[Stored entries]
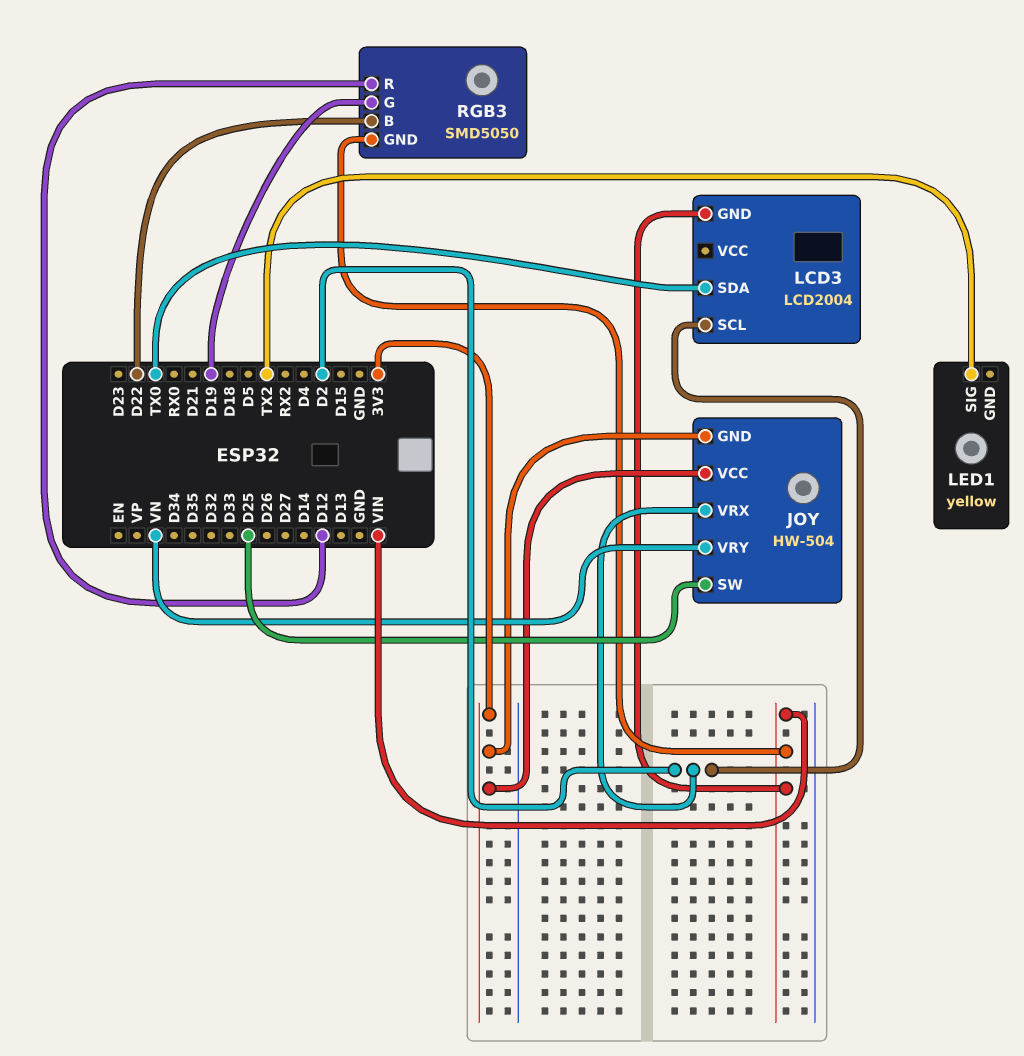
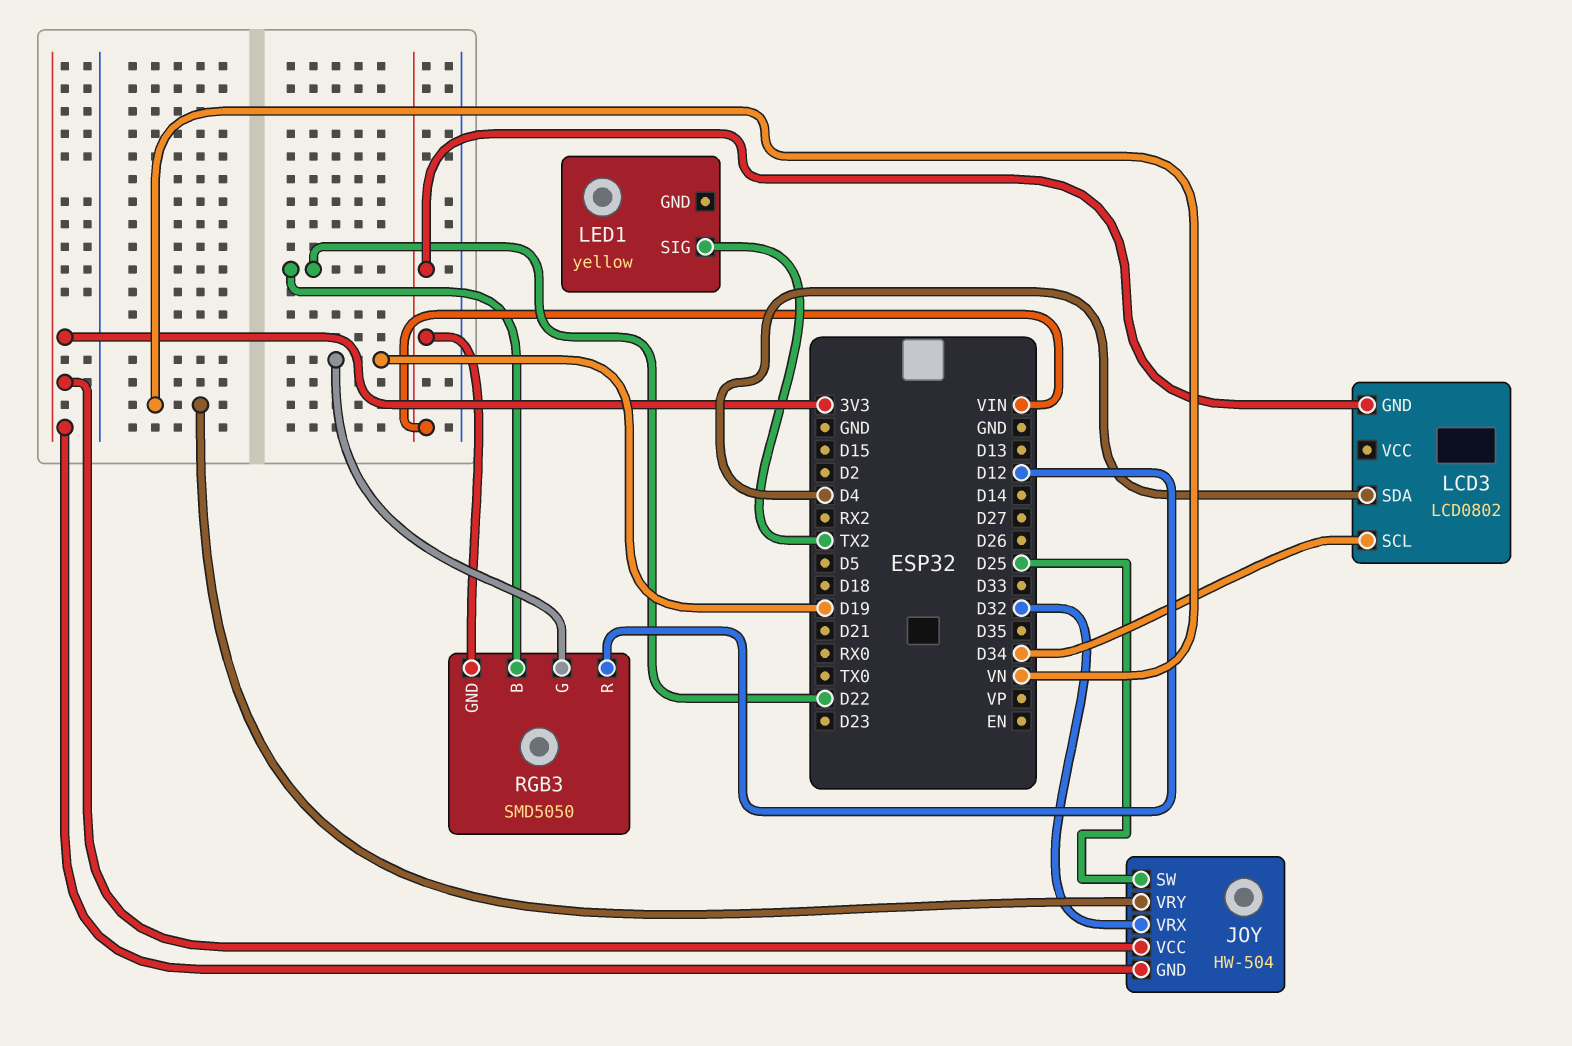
JOY pin VRX: D2 -> D32
LCD3: LCD2004 -> LCD0802
LCD3 pin SCL: D2 -> D34
LCD3 pin SDA: TX0 -> D4

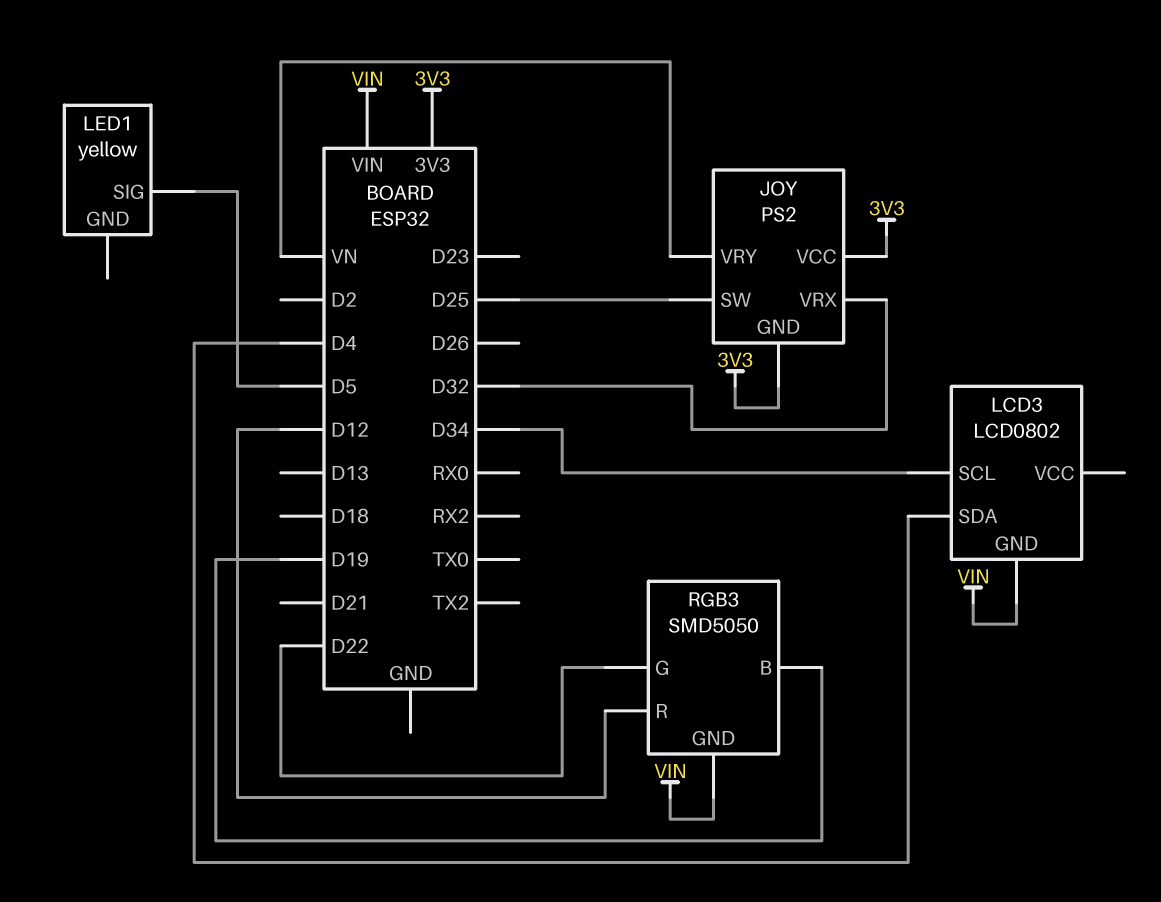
JOY: HW-504 -> PS2
LED1 pin SIG: TX2 -> D5
RGB3 pin B: D22 -> D19
RGB3 pin G: D19 -> D22

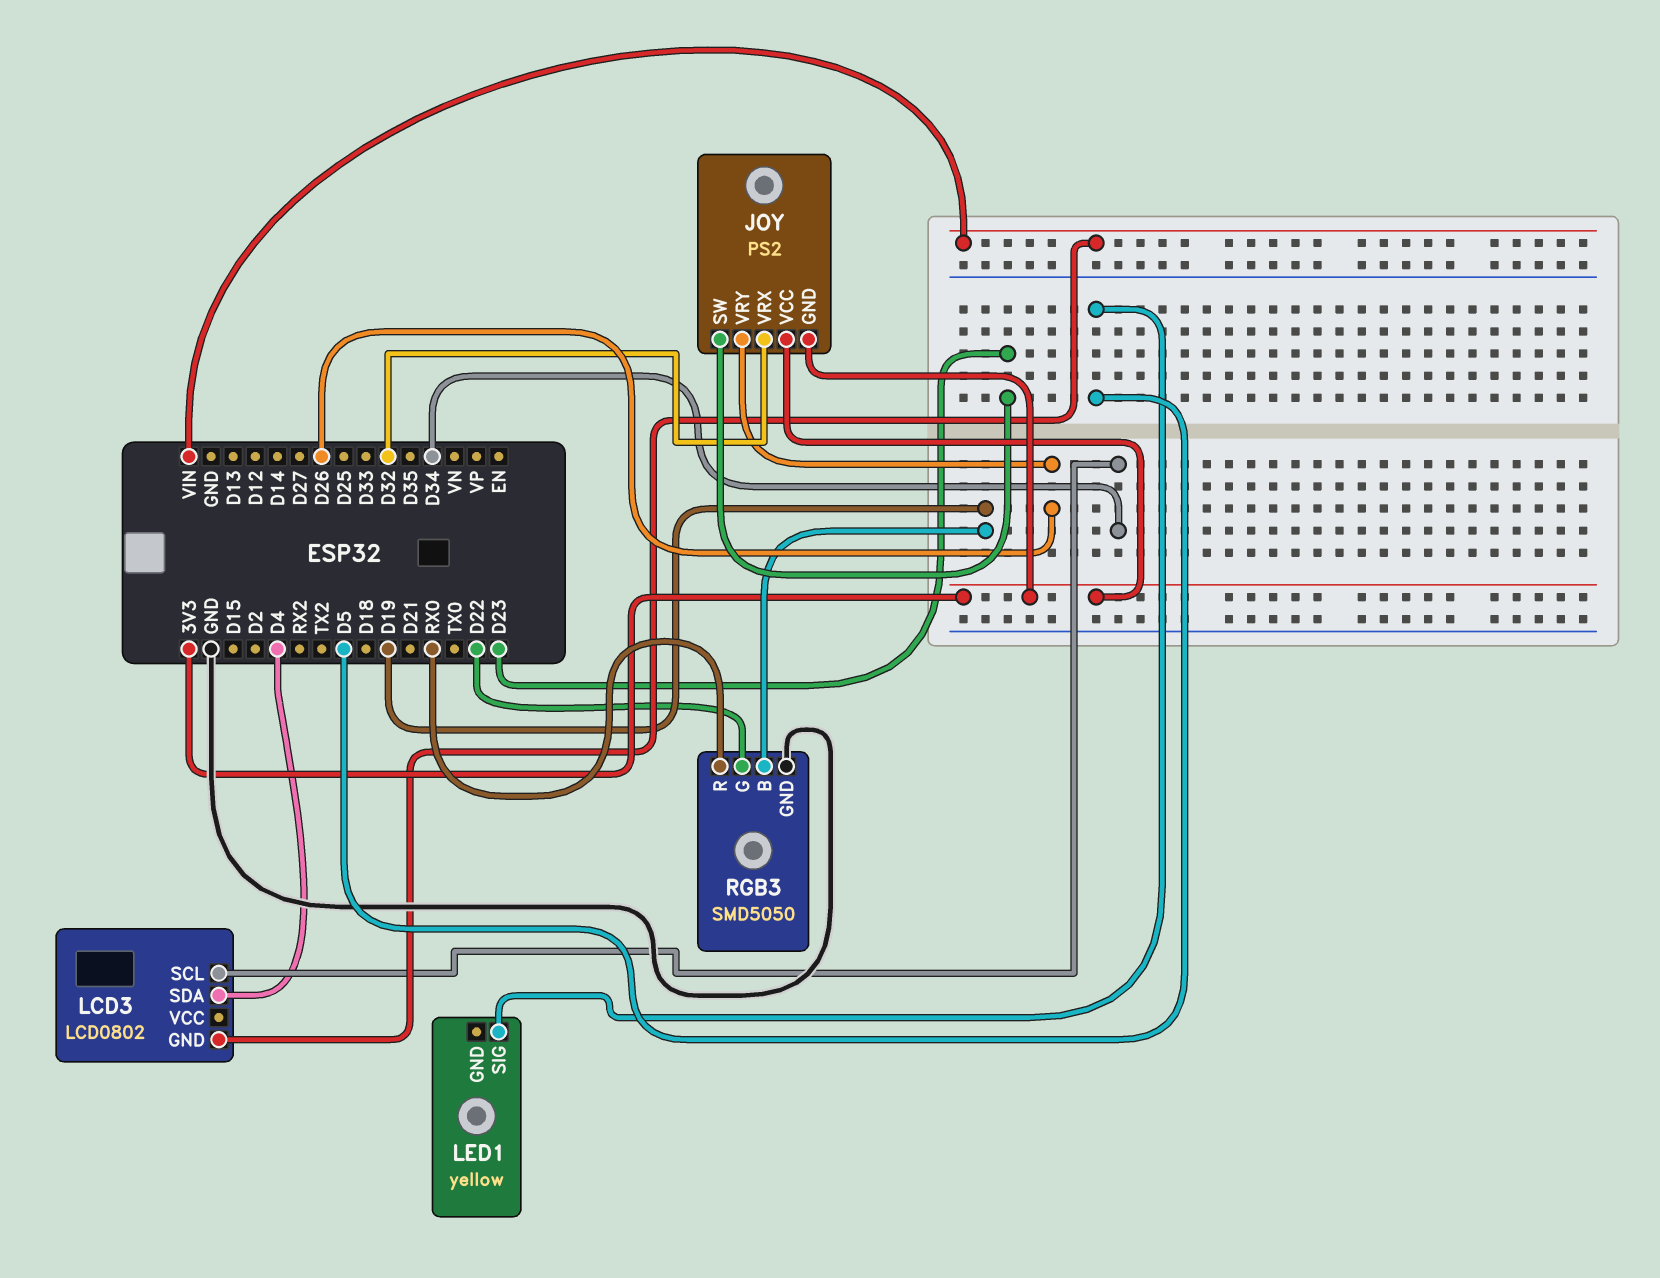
JOY pin SW: D25 -> D23
JOY pin VRY: VN -> D26
RGB3 pin GND: VIN -> GND
RGB3 pin R: D12 -> RX0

:: Prompt ::
In the records above, the lines from the one containing "JOY: HW-504 -> PS2" through the last line are to be written out exactly, both ends included and pictures omitted.

:: Response box ::
JOY: HW-504 -> PS2
LED1 pin SIG: TX2 -> D5
RGB3 pin B: D22 -> D19
RGB3 pin G: D19 -> D22

JOY pin SW: D25 -> D23
JOY pin VRY: VN -> D26
RGB3 pin GND: VIN -> GND
RGB3 pin R: D12 -> RX0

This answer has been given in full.